What you need to do: Your task is to retype, exactly and with nothing else, every line from the one containing "D101: schottky BAT54" to the end of the listing.

Data records:
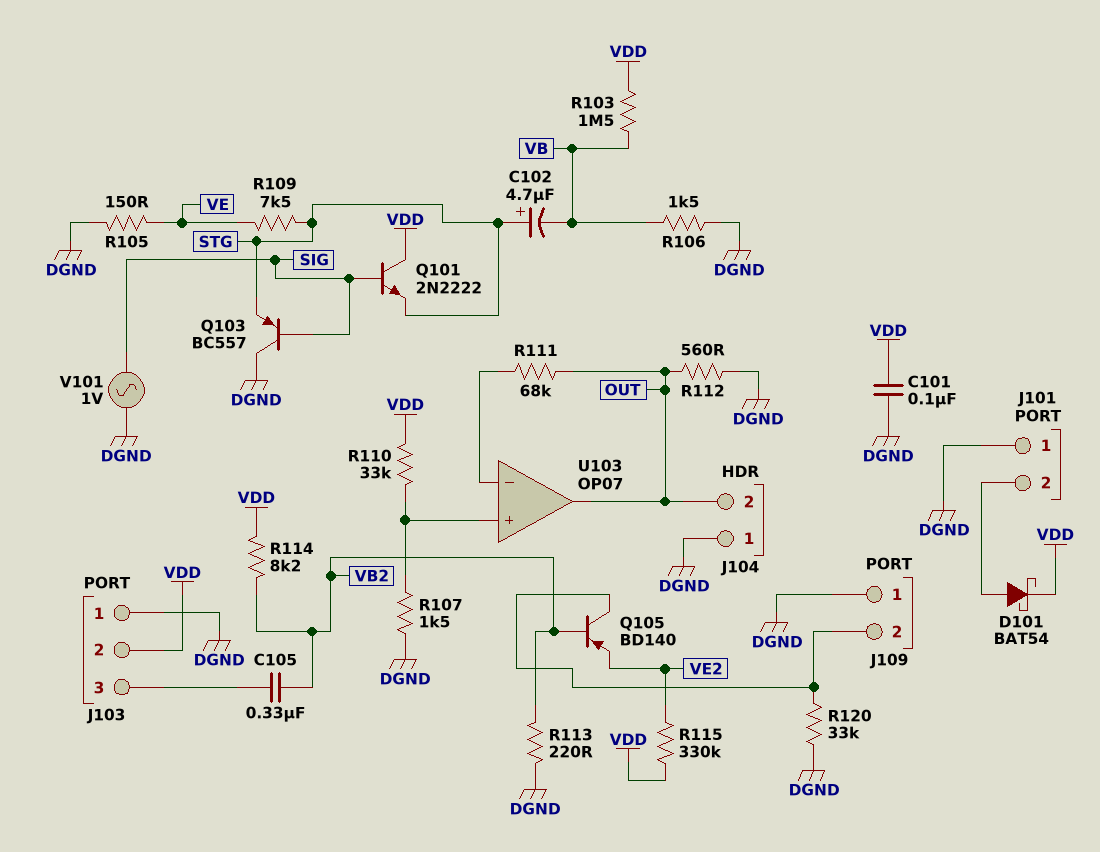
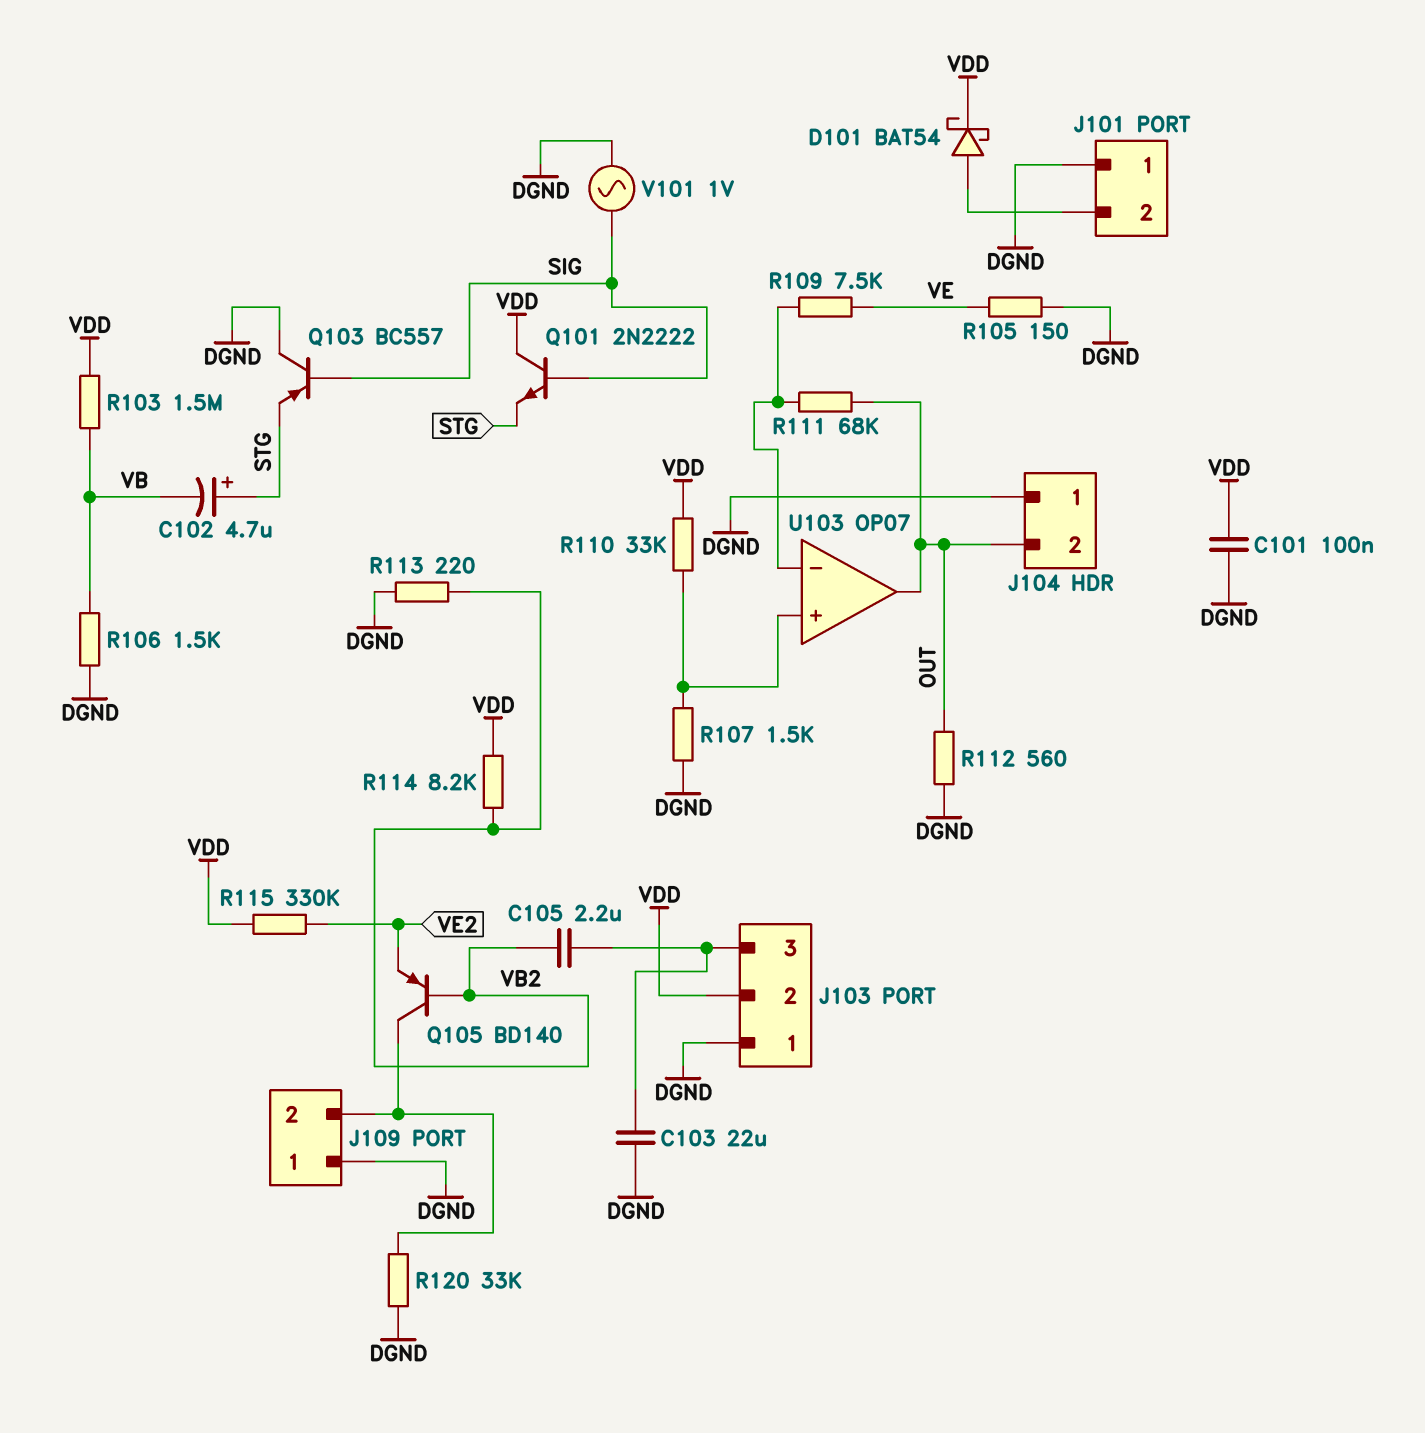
C103: none -> 22uF (DGND, J103/3)
C105: 330nF (J103/3, VB2) -> 2.2uF (J103/3, VB2)
R109: 7.5k (STG, VE) -> 7.5k (U103/in-, VE)

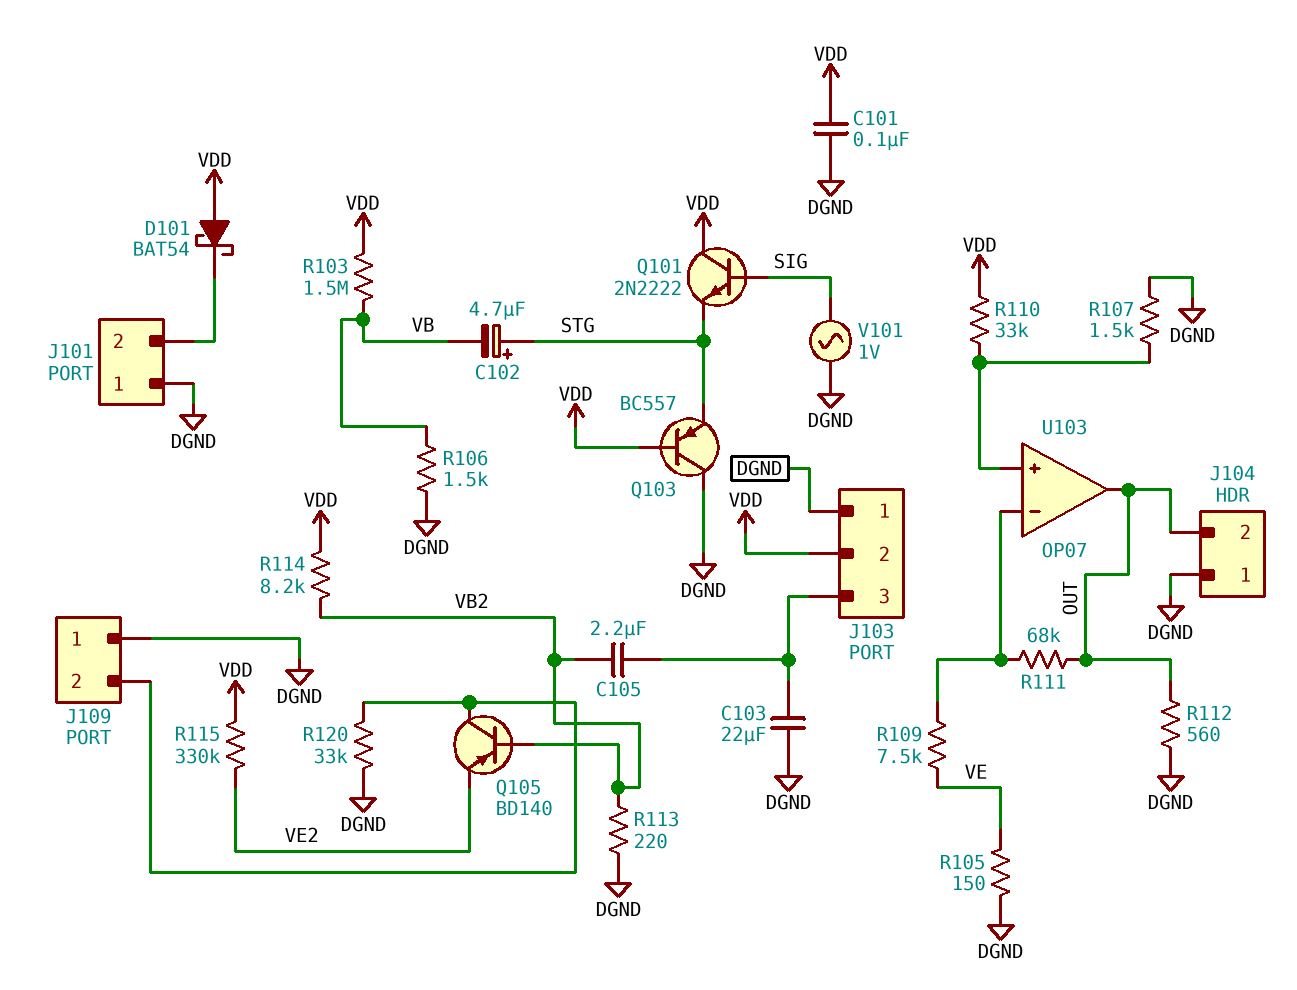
D101: schottky BAT54 (A J101/2, K VDD) -> schottky BAT54 (A VDD, K J101/2)
Q103: PNP BC557 (B SIG, C DGND, E STG) -> PNP BC557 (B VDD, C DGND, E STG)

Solution for this exercise:
D101: schottky BAT54 (A J101/2, K VDD) -> schottky BAT54 (A VDD, K J101/2)
Q103: PNP BC557 (B SIG, C DGND, E STG) -> PNP BC557 (B VDD, C DGND, E STG)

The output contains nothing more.